● RECORD EXCERPTS
-- Opening Marker --

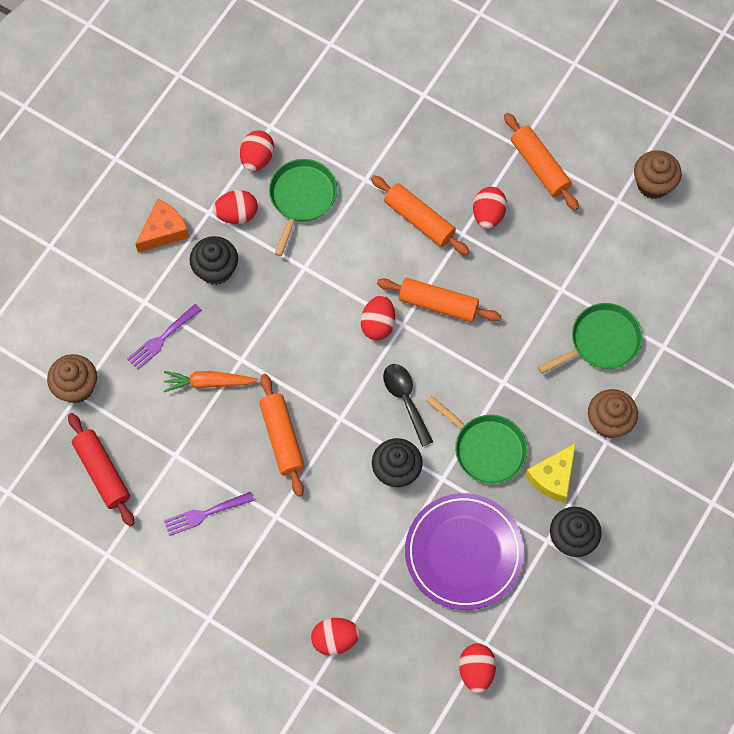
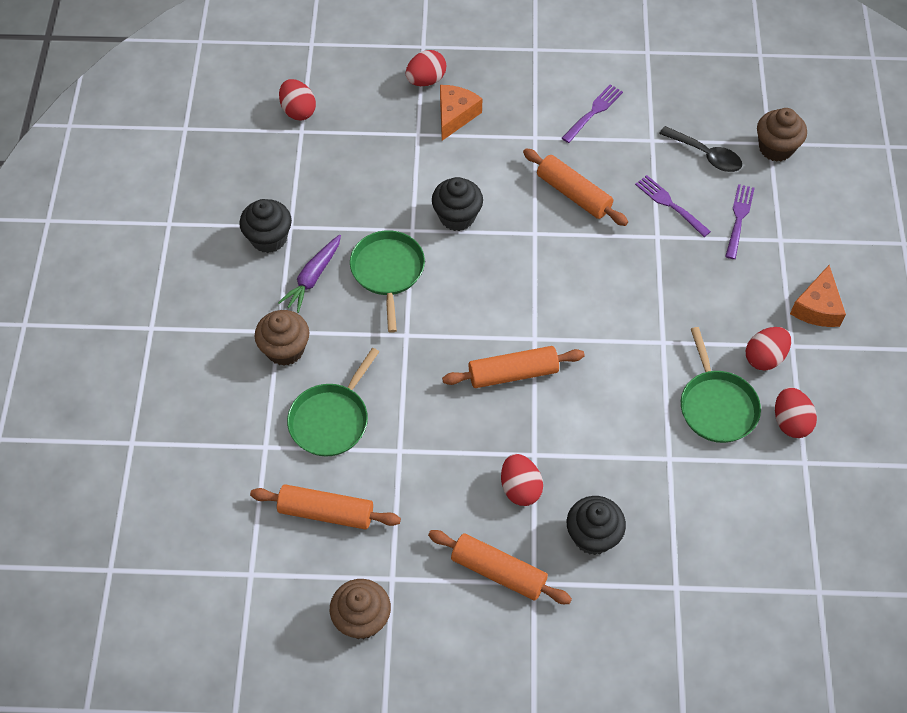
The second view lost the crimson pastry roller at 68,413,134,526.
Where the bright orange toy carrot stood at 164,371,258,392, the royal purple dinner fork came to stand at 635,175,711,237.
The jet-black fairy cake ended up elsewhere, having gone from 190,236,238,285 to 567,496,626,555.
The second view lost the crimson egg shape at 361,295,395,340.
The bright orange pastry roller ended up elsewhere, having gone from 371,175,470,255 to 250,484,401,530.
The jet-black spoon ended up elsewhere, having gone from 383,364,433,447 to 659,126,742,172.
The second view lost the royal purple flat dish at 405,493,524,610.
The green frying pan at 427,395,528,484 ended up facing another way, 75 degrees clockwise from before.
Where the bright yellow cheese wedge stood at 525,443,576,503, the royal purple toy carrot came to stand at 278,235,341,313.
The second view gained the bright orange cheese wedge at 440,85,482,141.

-- Closing Marker --

● PROBLEM TO WORK ON
I'd like the lines above from the one with "The jet-black fairy" up to and including the one with "Where the bright yellow" copied exactly, with no other lines.

● SOLVED EXERCISE
The jet-black fairy cake ended up elsewhere, having gone from 190,236,238,285 to 567,496,626,555.
The second view lost the crimson egg shape at 361,295,395,340.
The bright orange pastry roller ended up elsewhere, having gone from 371,175,470,255 to 250,484,401,530.
The jet-black spoon ended up elsewhere, having gone from 383,364,433,447 to 659,126,742,172.
The second view lost the royal purple flat dish at 405,493,524,610.
The green frying pan at 427,395,528,484 ended up facing another way, 75 degrees clockwise from before.
Where the bright yellow cheese wedge stood at 525,443,576,503, the royal purple toy carrot came to stand at 278,235,341,313.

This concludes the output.